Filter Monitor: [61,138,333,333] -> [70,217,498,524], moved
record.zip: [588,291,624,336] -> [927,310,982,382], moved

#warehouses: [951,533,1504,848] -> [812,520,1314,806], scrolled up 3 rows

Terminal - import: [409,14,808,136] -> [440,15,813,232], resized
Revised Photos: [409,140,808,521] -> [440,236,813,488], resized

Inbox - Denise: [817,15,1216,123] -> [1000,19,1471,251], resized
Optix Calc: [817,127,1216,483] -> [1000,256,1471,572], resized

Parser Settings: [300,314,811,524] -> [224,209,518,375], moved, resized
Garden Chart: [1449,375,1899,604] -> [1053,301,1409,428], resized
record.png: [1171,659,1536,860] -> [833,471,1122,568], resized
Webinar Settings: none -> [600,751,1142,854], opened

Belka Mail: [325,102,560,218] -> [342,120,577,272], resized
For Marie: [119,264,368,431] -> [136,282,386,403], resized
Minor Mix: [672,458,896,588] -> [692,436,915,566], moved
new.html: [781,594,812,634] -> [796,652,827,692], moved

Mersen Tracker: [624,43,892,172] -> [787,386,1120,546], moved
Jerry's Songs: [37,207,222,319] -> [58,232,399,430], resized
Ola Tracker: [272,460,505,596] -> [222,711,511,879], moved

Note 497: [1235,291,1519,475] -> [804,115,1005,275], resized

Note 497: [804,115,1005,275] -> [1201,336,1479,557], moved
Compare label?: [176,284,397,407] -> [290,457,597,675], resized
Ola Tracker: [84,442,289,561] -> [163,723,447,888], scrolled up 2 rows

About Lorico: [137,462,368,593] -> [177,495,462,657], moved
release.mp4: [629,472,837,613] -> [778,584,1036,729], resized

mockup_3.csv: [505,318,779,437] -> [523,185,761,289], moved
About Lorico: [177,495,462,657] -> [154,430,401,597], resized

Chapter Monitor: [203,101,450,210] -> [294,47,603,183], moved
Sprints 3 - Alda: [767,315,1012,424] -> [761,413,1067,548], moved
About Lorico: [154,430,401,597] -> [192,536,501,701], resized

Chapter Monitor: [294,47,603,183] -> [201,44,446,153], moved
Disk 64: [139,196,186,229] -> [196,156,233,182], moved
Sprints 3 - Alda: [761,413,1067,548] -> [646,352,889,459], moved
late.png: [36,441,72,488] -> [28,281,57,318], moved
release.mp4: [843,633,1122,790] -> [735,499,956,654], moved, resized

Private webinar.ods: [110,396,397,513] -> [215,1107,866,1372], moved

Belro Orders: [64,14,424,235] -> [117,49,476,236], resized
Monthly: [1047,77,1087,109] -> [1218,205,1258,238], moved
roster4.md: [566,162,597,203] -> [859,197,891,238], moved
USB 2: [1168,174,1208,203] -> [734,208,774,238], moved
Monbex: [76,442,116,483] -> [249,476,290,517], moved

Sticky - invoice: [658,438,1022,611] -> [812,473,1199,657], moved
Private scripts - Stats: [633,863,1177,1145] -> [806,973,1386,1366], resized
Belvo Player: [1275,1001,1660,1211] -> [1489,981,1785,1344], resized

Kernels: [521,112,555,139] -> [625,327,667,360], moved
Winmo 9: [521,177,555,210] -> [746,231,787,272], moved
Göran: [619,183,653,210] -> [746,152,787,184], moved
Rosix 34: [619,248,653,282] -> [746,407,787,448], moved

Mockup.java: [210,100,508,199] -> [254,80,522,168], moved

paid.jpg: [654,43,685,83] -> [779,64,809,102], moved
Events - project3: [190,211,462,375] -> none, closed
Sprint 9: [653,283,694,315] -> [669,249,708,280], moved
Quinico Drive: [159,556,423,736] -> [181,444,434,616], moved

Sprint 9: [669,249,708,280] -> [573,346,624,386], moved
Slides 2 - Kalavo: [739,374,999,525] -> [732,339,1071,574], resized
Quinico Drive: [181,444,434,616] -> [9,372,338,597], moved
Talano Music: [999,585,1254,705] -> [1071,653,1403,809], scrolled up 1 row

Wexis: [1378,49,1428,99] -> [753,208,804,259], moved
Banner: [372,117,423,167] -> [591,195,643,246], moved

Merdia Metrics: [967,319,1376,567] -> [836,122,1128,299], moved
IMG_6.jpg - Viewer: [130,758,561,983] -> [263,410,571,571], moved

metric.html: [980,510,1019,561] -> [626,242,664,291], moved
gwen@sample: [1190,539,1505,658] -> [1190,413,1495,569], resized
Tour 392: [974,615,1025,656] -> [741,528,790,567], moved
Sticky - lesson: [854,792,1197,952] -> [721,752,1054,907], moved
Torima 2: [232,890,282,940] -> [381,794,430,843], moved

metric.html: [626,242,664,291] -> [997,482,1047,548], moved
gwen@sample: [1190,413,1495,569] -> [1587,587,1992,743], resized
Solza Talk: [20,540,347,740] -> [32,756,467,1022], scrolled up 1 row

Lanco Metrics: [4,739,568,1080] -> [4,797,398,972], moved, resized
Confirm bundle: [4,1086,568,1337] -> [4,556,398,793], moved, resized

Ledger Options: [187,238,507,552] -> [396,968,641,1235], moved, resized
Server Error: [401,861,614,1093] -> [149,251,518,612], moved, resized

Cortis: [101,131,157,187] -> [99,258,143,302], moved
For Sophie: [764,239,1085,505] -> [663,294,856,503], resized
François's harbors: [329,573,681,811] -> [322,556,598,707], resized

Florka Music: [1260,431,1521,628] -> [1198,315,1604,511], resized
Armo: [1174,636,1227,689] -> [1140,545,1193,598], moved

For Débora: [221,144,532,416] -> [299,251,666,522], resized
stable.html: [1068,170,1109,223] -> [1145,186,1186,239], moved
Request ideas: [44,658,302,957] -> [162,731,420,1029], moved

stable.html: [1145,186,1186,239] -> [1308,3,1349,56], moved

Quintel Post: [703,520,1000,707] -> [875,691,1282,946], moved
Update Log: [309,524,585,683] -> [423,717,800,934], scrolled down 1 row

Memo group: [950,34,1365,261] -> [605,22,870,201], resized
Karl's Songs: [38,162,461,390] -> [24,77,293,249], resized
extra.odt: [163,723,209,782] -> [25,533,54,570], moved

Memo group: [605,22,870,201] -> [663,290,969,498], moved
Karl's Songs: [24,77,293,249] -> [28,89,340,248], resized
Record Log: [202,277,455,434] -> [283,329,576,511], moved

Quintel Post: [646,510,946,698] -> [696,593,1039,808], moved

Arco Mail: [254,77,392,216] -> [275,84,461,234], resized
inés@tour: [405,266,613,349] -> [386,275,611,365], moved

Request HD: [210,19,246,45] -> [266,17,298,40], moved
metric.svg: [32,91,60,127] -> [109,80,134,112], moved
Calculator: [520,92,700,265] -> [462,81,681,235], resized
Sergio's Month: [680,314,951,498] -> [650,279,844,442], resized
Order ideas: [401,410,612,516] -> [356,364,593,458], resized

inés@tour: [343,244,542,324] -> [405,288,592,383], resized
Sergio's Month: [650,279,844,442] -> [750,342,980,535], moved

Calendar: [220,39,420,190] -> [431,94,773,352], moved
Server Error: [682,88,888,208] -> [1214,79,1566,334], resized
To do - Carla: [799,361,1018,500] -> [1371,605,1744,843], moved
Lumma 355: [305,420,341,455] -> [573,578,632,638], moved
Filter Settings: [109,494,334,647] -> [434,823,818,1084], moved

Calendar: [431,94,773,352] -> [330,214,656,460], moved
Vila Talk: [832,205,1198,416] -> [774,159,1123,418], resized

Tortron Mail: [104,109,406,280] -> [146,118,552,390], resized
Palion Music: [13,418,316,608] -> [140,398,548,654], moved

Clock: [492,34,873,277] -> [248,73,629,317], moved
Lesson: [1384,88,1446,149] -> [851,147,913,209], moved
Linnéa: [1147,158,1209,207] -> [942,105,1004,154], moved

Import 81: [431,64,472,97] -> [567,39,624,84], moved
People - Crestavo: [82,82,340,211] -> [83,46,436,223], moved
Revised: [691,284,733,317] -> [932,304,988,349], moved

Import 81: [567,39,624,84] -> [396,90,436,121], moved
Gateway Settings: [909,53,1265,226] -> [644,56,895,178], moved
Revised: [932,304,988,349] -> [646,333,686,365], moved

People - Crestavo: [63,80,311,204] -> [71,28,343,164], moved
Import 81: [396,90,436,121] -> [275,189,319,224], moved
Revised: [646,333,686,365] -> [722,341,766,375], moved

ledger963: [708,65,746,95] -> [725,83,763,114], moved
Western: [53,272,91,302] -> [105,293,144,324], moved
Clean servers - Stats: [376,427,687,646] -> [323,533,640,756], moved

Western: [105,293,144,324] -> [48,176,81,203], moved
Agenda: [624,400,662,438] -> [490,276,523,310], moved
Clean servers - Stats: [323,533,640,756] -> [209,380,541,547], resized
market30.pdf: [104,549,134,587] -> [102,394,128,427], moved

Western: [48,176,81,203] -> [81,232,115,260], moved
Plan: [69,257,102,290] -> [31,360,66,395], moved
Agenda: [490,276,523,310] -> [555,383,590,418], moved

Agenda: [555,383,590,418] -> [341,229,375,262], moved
_ _ _
## [REQUIREMENT]
Copy each line of the records above that carries the word "Revised".

## [REPLY]
Revised Photos: [409,140,808,521] -> [440,236,813,488], resized
Revised: [691,284,733,317] -> [932,304,988,349], moved
Revised: [932,304,988,349] -> [646,333,686,365], moved
Revised: [646,333,686,365] -> [722,341,766,375], moved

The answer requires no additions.